## WORK INSTRUCTION
Find the line containing "(407, 213) = (303, 220): white cup -> none". Reproduce it and every line after it up to the end of the records, exactly as written.

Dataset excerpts
%%

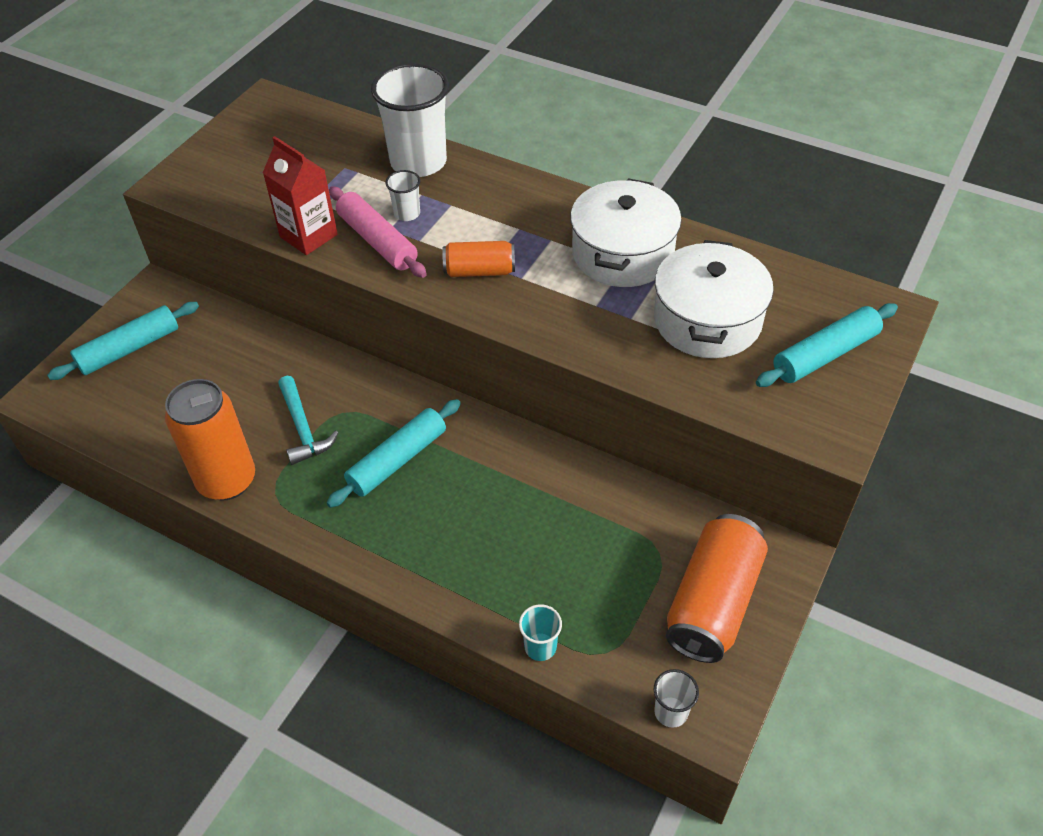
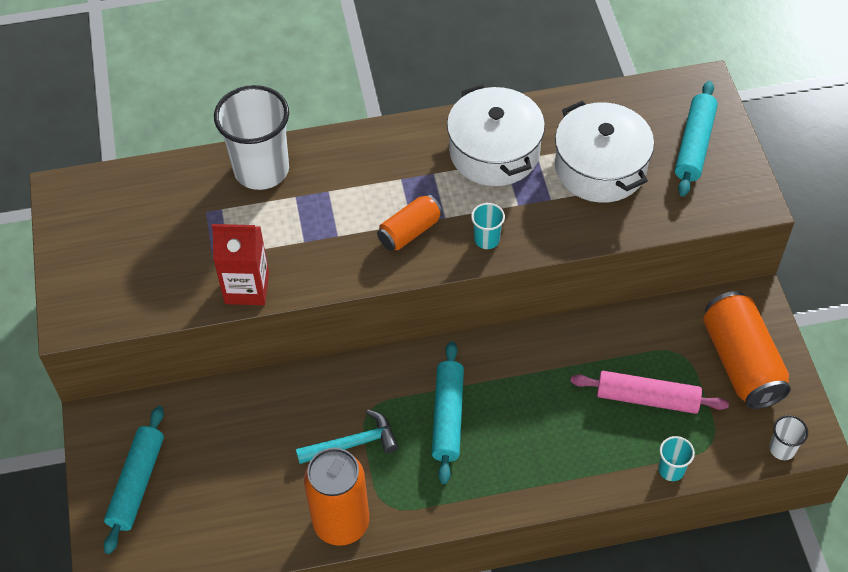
camera: 40 degrees left, 5 degrees up
(303, 428) = (353, 444): turquoise hammer -> turquoise hammer turned 45 degrees counterclockwise
(378, 241) = (306, 257): pink rolling pin -> pink rolling pin (647, 398)
(407, 213) = (303, 220): white cup -> none
(537, 315) = (487, 239): none -> turquoise cup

%%

## RESULT FOR THIS TASK
(407, 213) = (303, 220): white cup -> none
(537, 315) = (487, 239): none -> turquoise cup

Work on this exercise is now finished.